> EXERCISE AIM
Give back all of the data exactly, with every picture omitted.

> DATA BLOCK
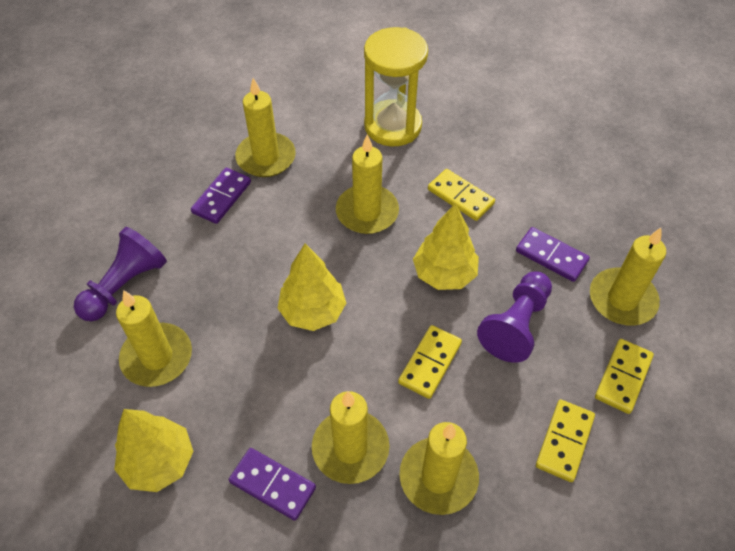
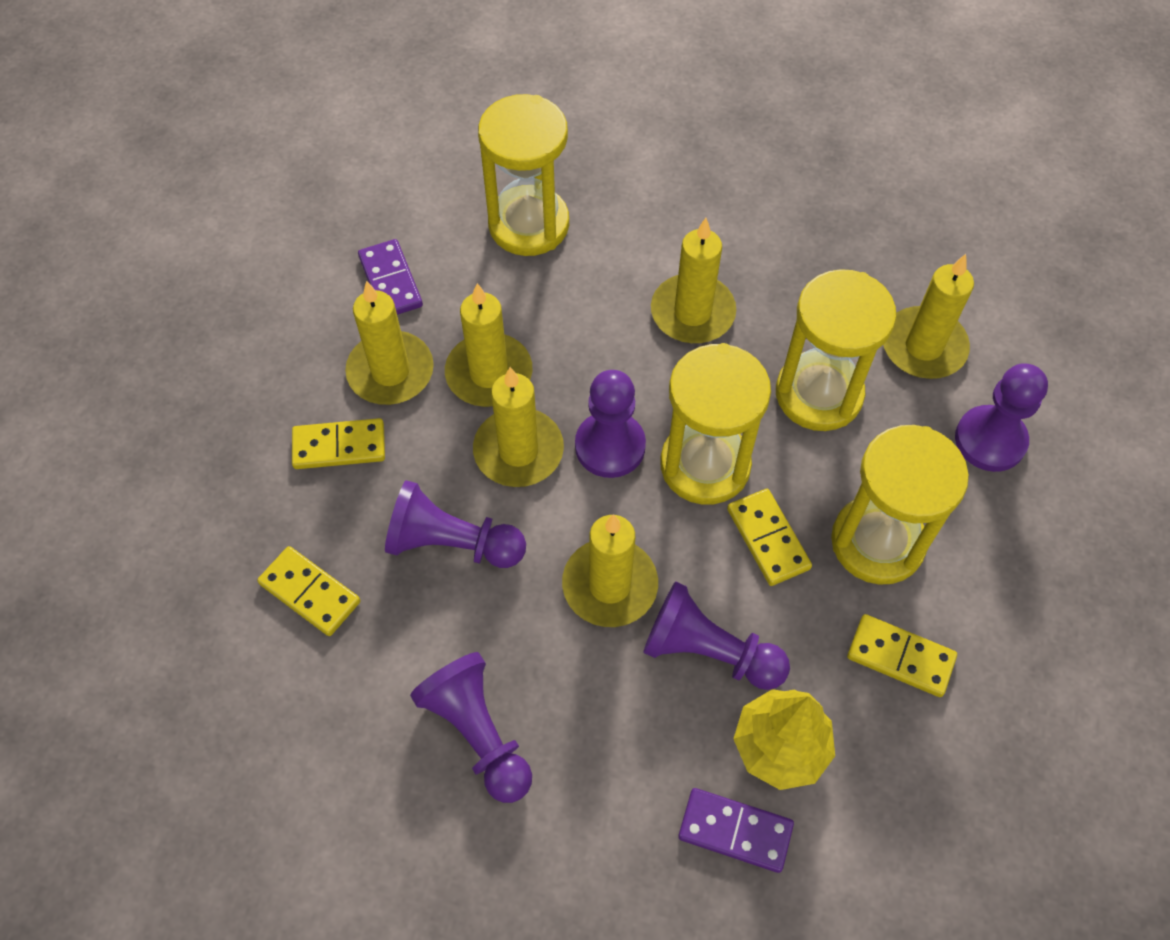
purple domino: 3 -> 2
purple pawn: 2 -> 5
yellow hourglass: 1 -> 4
yellow tree: 3 -> 1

> YOUR SOLUTION
purple domino: 3 -> 2
purple pawn: 2 -> 5
yellow hourglass: 1 -> 4
yellow tree: 3 -> 1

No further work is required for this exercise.